▸ **Aim of the task**:
Copy every line of the data below exactly as given, except for the pictures.

[Extracted records]
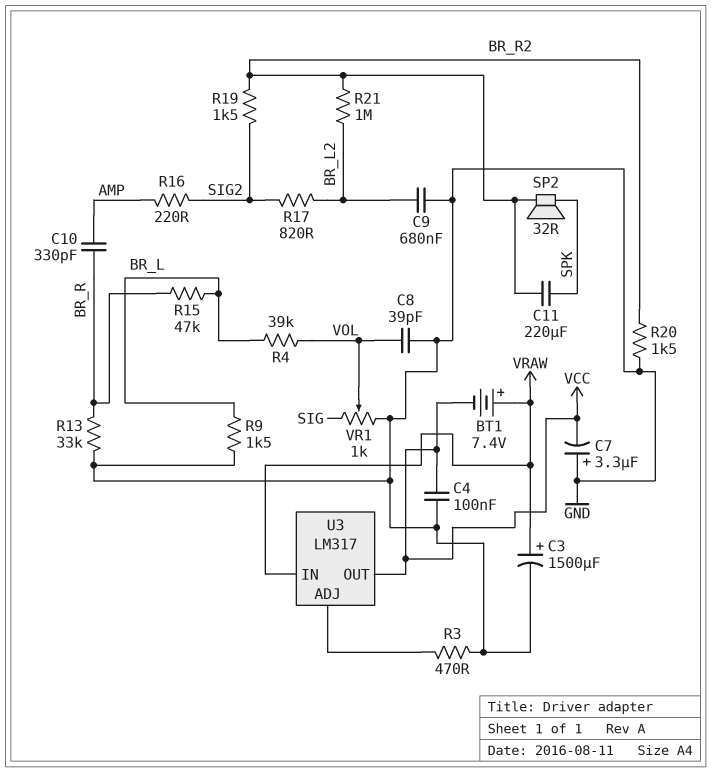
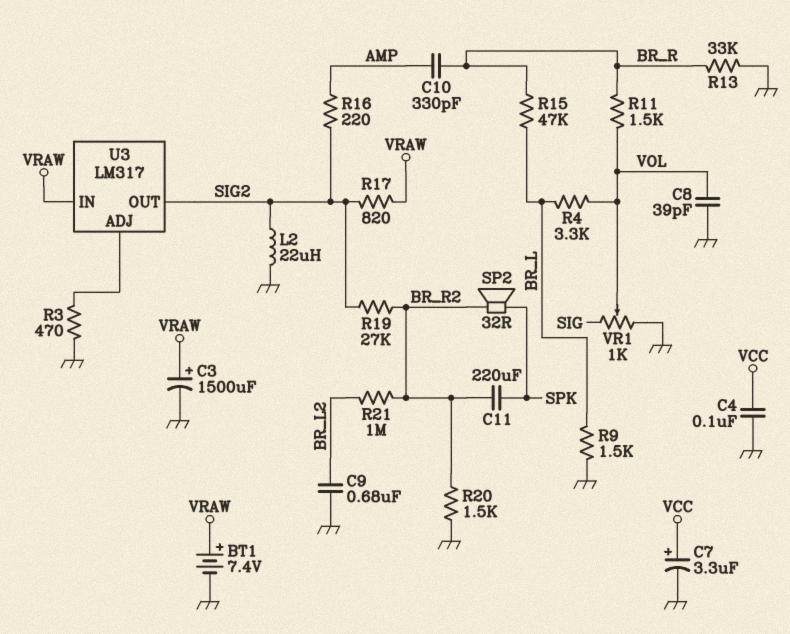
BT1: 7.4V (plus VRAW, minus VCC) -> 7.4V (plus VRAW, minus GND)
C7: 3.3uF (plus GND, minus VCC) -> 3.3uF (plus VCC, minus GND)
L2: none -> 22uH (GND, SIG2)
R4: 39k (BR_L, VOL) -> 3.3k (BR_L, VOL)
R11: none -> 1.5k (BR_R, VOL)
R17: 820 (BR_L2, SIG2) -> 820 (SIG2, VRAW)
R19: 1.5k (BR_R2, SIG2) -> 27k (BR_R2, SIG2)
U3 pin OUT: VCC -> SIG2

▸ **Result**:
BT1: 7.4V (plus VRAW, minus VCC) -> 7.4V (plus VRAW, minus GND)
C7: 3.3uF (plus GND, minus VCC) -> 3.3uF (plus VCC, minus GND)
L2: none -> 22uH (GND, SIG2)
R4: 39k (BR_L, VOL) -> 3.3k (BR_L, VOL)
R11: none -> 1.5k (BR_R, VOL)
R17: 820 (BR_L2, SIG2) -> 820 (SIG2, VRAW)
R19: 1.5k (BR_R2, SIG2) -> 27k (BR_R2, SIG2)
U3 pin OUT: VCC -> SIG2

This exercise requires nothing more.